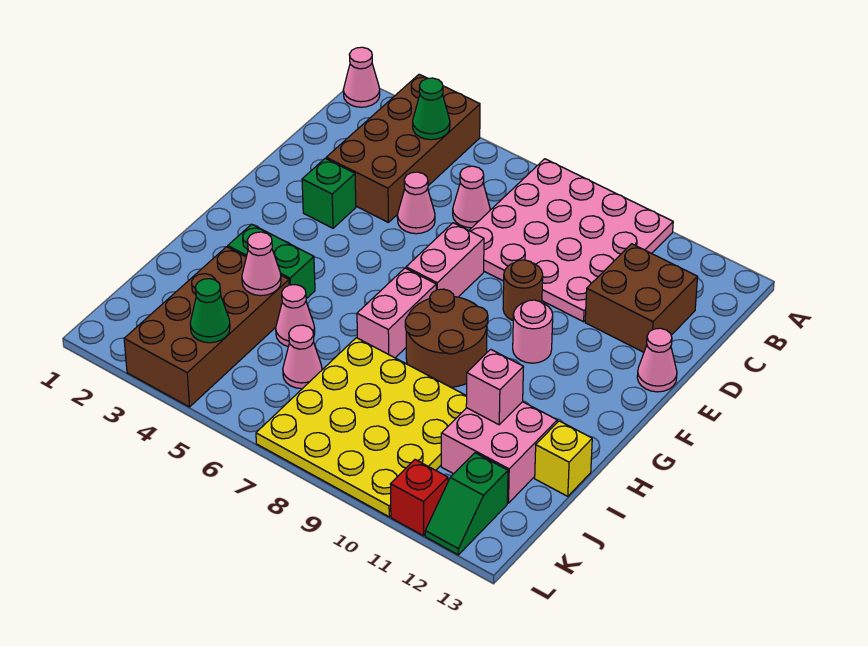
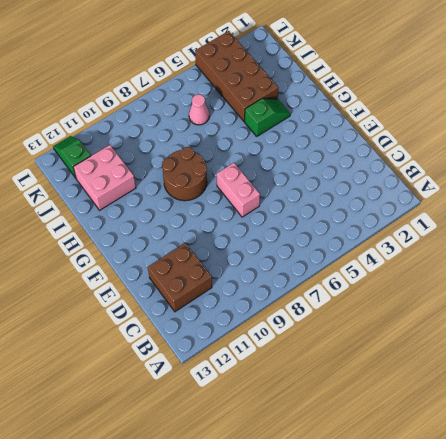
green slope H3:H4 level 1 top 4 -> green brick H3:H4 level 1
none -> pink cone A1 level 1
none -> brown brick A3:D4 level 1
none -> pink plate A7:D10 level 1

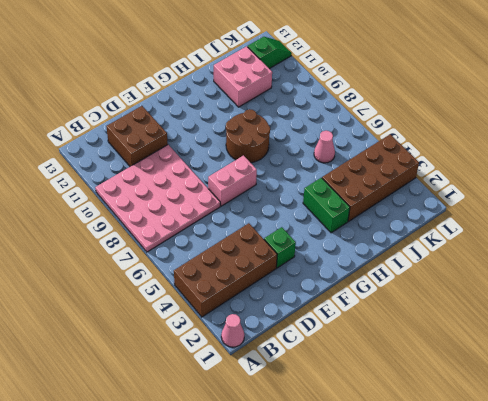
none -> pink cone C6 level 1
none -> pink cone D5 level 1
none -> brown round brick E9 level 1

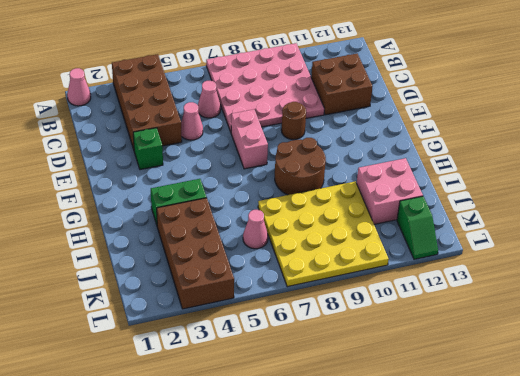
none -> pink cone E13 level 1
none -> pink round brick F10 level 1
none -> pink brick G7:H7 level 1

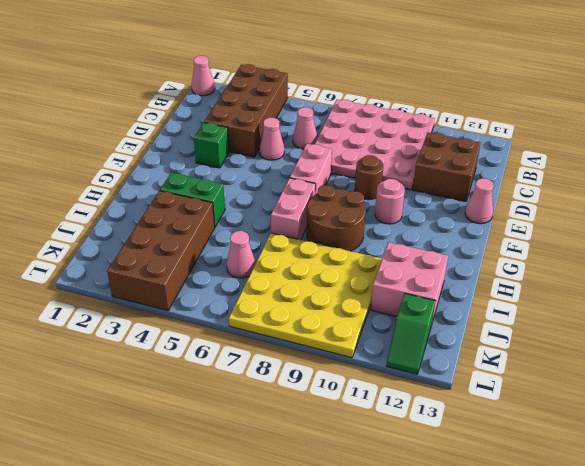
none -> pink cone I5 level 1
none -> yellow brick I13 level 1
none -> red brick L11 level 1

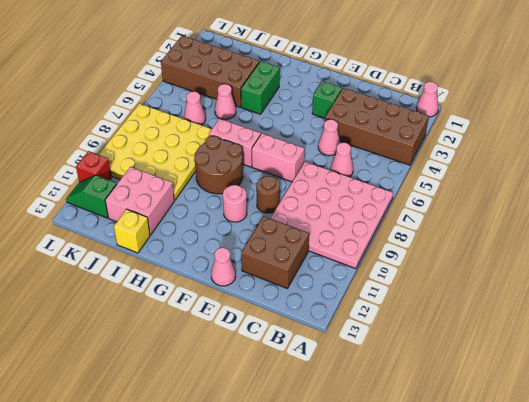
none -> green cone B4 level 2
none -> pink cone I4 level 2
none -> pink brick I11 level 2

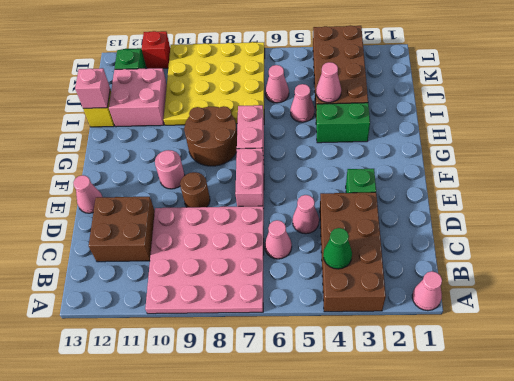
pink brick I13 level 2 -> pink brick I11 level 2
none -> green cone K4 level 2

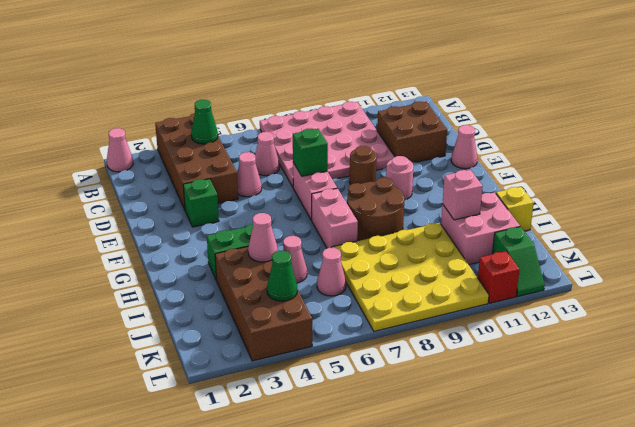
green brick E7 level 2 -> none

━━━━

Copy all lines from the entries that contain the word "green".

green slope H3:H4 level 1 top 4 -> green brick H3:H4 level 1
none -> green cone B4 level 2
none -> green cone K4 level 2
green brick E7 level 2 -> none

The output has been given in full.